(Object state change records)
____________

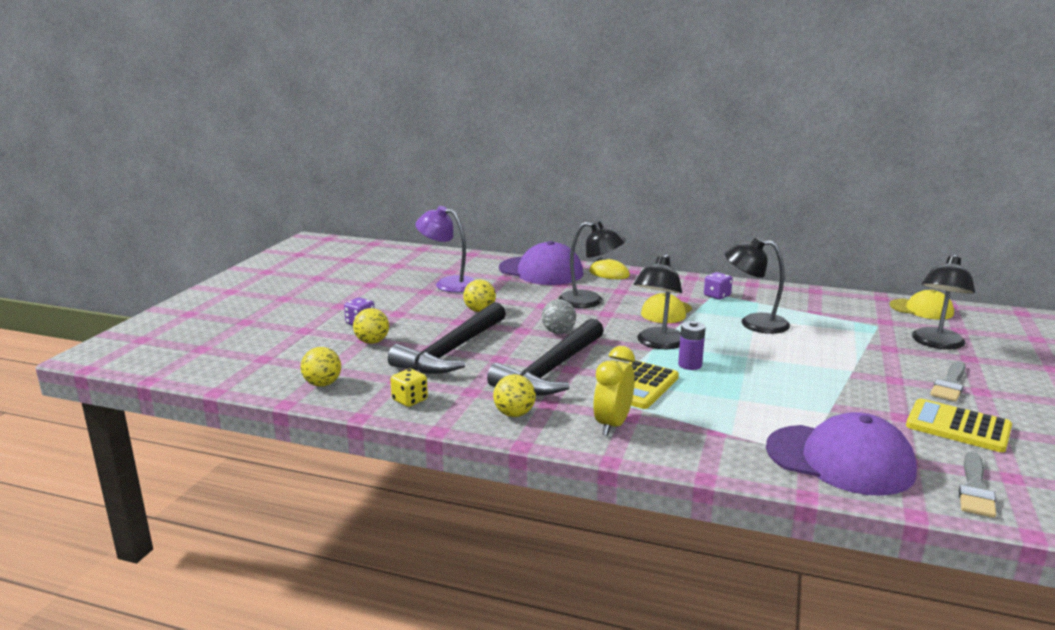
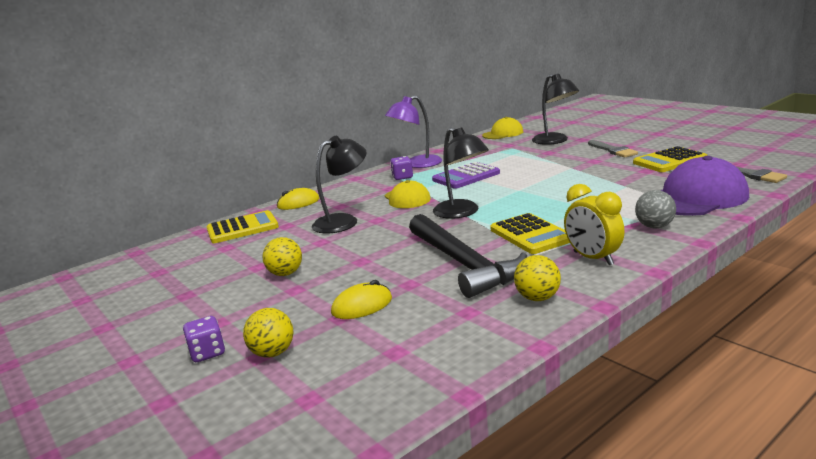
camera: 55 degrees left, 0 degrees up
yellow ball [301,347,341,387] -> none
black hammer [388,302,506,374] -> yellow mouse [331,280,392,319]
yellow dice [390,369,428,407] -> none
purple lamp [415,206,475,292] -> purple lamp moved to [385,95,442,168]
purple cap [499,241,583,285] -> yellow calculator [207,210,279,243]
grey ball [542,299,576,334] -> grey ball moved to [635,190,676,228]
purple battery [678,321,706,370] -> none
black lamp [725,237,790,334] -> purple calculator [432,162,500,189]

____________

# EXERCISE PROMPT
Please return exactly the lines that run from the line with "grey ball [542,299,576,334]" through the end of the records above, both included, and nothing more.

# ANSWER FOR THE TASK
grey ball [542,299,576,334] -> grey ball moved to [635,190,676,228]
purple battery [678,321,706,370] -> none
black lamp [725,237,790,334] -> purple calculator [432,162,500,189]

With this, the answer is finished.